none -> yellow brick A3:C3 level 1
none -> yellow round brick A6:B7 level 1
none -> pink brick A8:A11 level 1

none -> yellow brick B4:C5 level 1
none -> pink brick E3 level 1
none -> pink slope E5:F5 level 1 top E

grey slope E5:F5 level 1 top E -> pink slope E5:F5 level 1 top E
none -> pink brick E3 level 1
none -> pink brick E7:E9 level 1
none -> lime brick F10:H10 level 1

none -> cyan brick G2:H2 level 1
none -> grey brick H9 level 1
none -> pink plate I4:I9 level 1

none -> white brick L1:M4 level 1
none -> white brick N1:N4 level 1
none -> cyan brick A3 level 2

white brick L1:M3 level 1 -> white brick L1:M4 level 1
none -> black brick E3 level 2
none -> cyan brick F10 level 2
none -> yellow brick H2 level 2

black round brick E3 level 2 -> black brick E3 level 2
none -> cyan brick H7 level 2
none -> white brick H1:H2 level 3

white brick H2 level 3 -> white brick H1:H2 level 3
--------------------
**Action item**
In the records, how many lines include the string "cyan"? The answer is that number alone.

**Task answer**
4